[PROMPT]: In the data below, find the line containing "camera: 15 degrees left, 15 degrees down", then set down that line and every later line up to and including the line containing "camera: 15 degrees right, 20 degrees down", exactly.

[ENTRIES SUPPLIED]:
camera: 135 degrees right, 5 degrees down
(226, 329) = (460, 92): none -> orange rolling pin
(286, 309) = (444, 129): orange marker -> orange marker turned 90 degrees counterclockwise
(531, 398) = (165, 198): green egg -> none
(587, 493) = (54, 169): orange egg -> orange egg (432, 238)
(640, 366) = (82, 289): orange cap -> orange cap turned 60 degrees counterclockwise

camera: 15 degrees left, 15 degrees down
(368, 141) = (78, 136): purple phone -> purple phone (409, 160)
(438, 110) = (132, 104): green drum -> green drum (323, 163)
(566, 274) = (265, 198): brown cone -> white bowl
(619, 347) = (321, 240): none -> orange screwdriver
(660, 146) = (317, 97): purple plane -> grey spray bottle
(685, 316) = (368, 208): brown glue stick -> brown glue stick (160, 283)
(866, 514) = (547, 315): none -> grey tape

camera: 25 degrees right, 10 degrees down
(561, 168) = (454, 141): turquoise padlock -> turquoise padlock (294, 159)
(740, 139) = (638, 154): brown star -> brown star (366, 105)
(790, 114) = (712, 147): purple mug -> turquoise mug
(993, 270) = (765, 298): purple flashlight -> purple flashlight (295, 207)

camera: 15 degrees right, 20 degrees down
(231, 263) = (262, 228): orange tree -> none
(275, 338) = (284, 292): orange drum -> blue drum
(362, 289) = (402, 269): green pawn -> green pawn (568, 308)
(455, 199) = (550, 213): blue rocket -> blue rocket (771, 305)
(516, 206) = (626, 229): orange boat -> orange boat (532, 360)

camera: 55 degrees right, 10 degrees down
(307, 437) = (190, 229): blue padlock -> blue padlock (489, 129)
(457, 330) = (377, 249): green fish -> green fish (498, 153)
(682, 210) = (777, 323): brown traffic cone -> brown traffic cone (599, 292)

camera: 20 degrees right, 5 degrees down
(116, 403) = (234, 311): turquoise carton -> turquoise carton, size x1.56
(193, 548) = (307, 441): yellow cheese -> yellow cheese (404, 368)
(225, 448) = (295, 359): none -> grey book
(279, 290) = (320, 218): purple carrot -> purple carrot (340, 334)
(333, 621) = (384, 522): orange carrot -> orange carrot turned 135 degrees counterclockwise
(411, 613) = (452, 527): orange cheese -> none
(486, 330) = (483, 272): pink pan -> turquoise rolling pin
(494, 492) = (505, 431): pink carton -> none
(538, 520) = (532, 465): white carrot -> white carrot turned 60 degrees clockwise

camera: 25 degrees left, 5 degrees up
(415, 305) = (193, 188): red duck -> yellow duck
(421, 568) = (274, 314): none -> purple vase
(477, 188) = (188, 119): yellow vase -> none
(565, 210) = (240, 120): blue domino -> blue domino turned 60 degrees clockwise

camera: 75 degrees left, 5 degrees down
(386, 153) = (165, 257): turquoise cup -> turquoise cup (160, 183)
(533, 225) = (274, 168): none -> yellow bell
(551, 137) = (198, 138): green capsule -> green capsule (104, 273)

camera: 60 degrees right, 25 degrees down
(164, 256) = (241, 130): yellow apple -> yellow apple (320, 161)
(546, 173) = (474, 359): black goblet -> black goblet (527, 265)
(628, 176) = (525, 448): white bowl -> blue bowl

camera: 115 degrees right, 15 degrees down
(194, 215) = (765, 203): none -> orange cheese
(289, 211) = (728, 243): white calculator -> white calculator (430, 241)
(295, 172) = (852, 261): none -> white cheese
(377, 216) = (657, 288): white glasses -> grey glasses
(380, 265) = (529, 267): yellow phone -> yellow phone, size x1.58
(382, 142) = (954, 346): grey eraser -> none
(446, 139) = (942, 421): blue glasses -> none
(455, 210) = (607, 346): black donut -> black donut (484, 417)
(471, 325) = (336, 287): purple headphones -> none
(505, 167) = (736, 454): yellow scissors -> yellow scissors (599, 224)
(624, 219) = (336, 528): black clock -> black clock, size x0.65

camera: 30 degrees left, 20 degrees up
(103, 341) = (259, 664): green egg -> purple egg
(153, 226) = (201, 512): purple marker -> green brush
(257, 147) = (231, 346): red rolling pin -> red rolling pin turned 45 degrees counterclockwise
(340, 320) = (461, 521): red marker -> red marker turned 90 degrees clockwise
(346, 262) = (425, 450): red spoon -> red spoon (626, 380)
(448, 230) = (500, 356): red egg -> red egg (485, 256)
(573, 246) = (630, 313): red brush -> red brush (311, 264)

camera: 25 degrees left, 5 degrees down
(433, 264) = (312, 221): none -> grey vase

[EXERCISE OUTPUT]:
camera: 15 degrees left, 15 degrees down
(368, 141) = (78, 136): purple phone -> purple phone (409, 160)
(438, 110) = (132, 104): green drum -> green drum (323, 163)
(566, 274) = (265, 198): brown cone -> white bowl
(619, 347) = (321, 240): none -> orange screwdriver
(660, 146) = (317, 97): purple plane -> grey spray bottle
(685, 316) = (368, 208): brown glue stick -> brown glue stick (160, 283)
(866, 514) = (547, 315): none -> grey tape

camera: 25 degrees right, 10 degrees down
(561, 168) = (454, 141): turquoise padlock -> turquoise padlock (294, 159)
(740, 139) = (638, 154): brown star -> brown star (366, 105)
(790, 114) = (712, 147): purple mug -> turquoise mug
(993, 270) = (765, 298): purple flashlight -> purple flashlight (295, 207)

camera: 15 degrees right, 20 degrees down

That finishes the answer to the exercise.